§ ACTION ITEM
Across the entries below, how many lines contain the word "first"? Give the number alone.

§ DATASET RECORDS
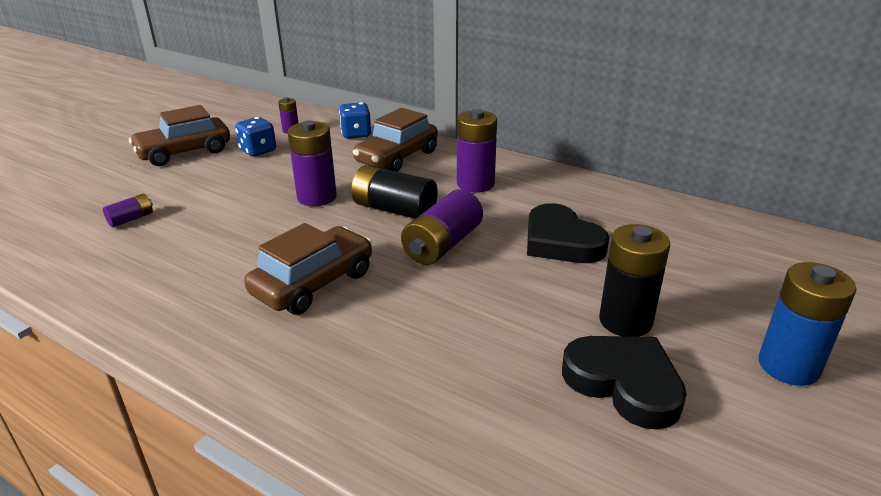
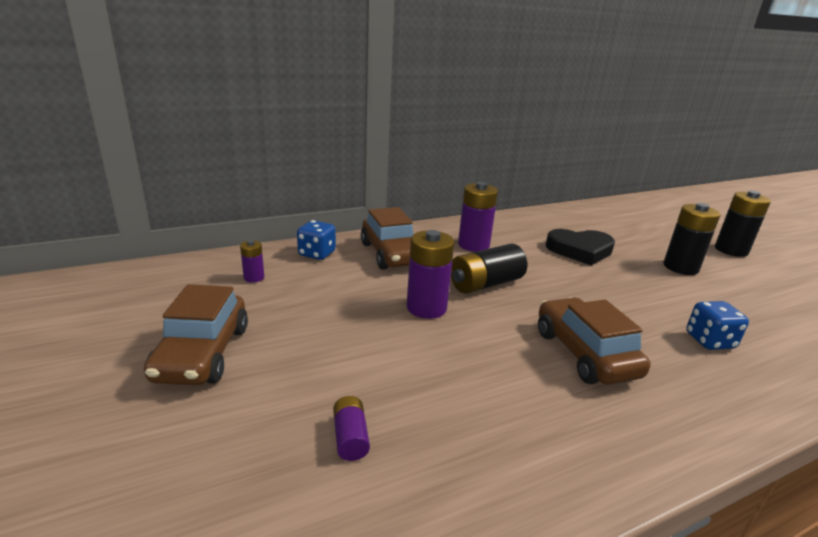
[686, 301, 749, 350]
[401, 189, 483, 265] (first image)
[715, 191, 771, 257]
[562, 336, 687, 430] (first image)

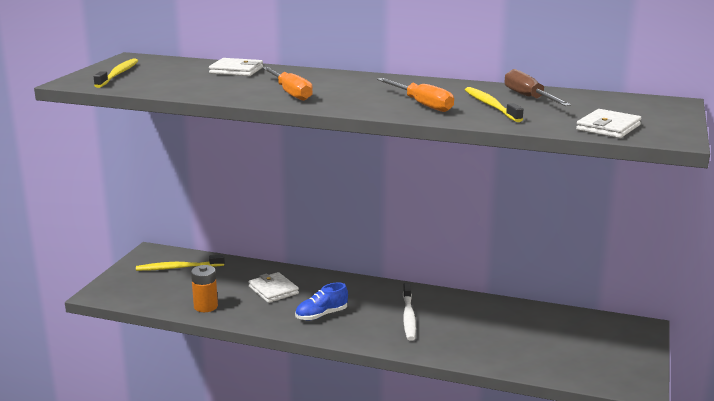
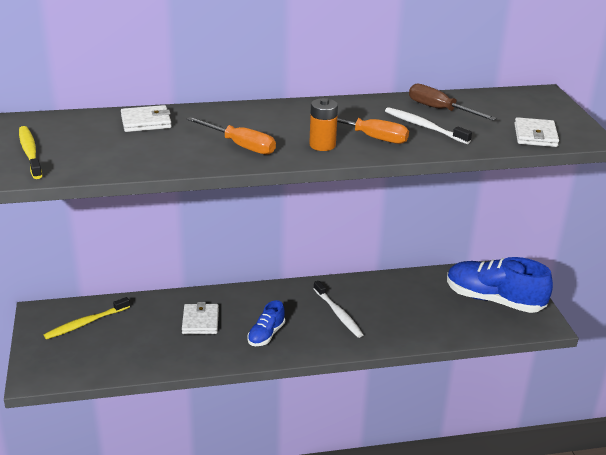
[385, 107, 472, 144]
[309, 98, 338, 151]
[182, 302, 219, 334]
[447, 257, 553, 313]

§ PROBLEM SOLUTION
2